Data to process>

□ □ □ □ □ □ □

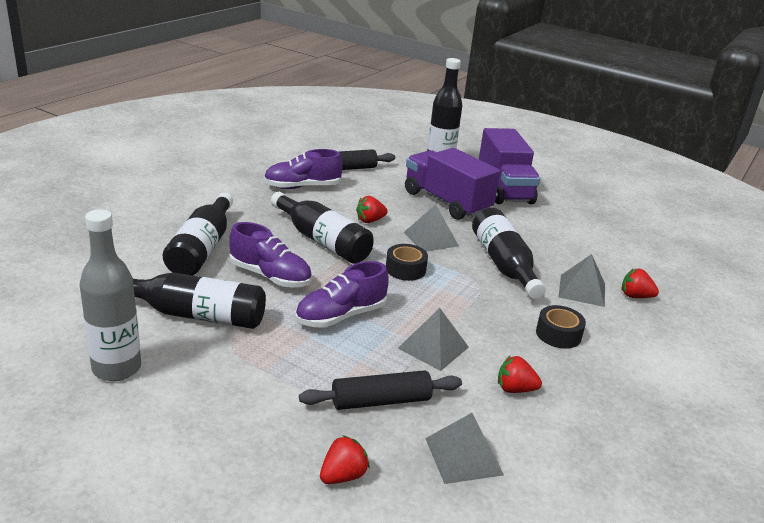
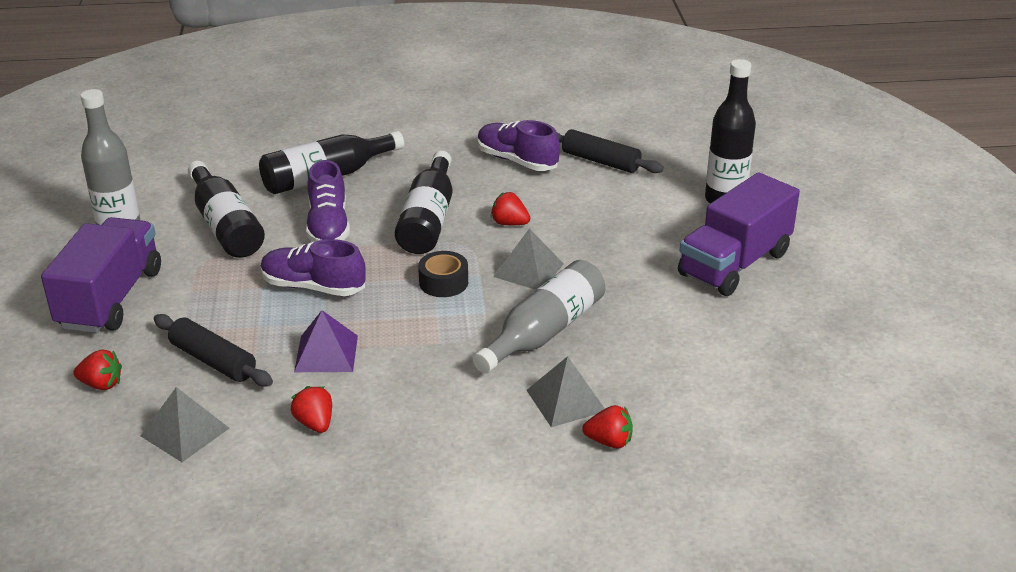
camera: 55 degrees right, 5 degrees up
(433, 347) = (326, 353): grey pyramid -> purple pyramid
(446, 202) = (629, 245): purple truck -> purple truck (111, 299)
(504, 264) = (544, 332): black bottle -> grey bottle
(558, 334) = (448, 415): black tape -> none
(635, 296) = (609, 441): red strawberry -> red strawberry turned 120 degrees clockwise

□ □ □ □ □ □ □

What to work on>
Your answer should be one number: how many lines in the material above contain the string "degrees".

Exercise output>
2